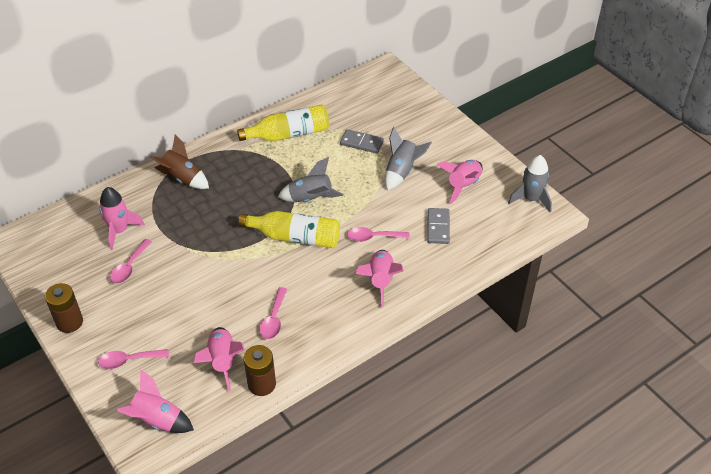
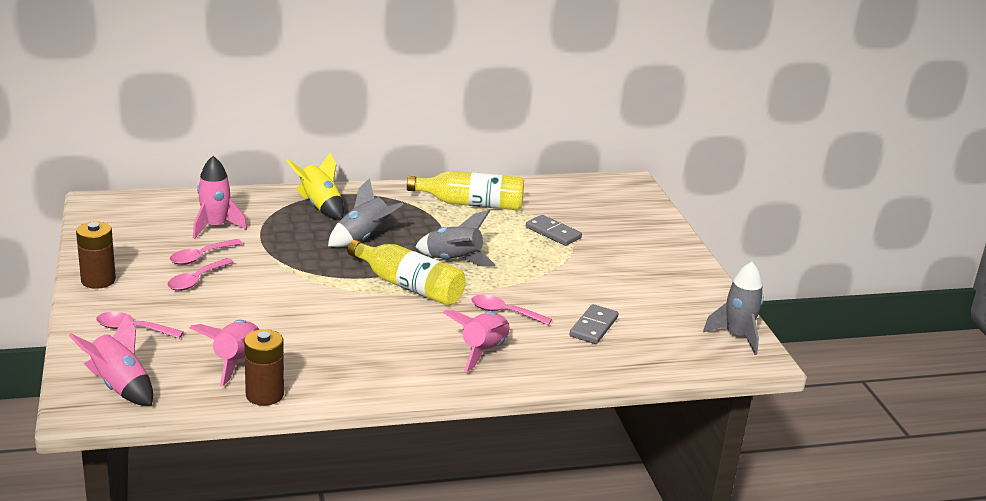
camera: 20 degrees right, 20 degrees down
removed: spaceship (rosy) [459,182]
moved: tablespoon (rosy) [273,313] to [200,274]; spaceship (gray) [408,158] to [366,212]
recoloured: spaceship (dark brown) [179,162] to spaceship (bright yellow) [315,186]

**What the exercise asks**. From the first line to the last, repeat the listing exactly and skip its images.

**Output for this exercise**.
camera: 20 degrees right, 20 degrees down
removed: spaceship (rosy) [459,182]
moved: tablespoon (rosy) [273,313] to [200,274]; spaceship (gray) [408,158] to [366,212]
recoloured: spaceship (dark brown) [179,162] to spaceship (bright yellow) [315,186]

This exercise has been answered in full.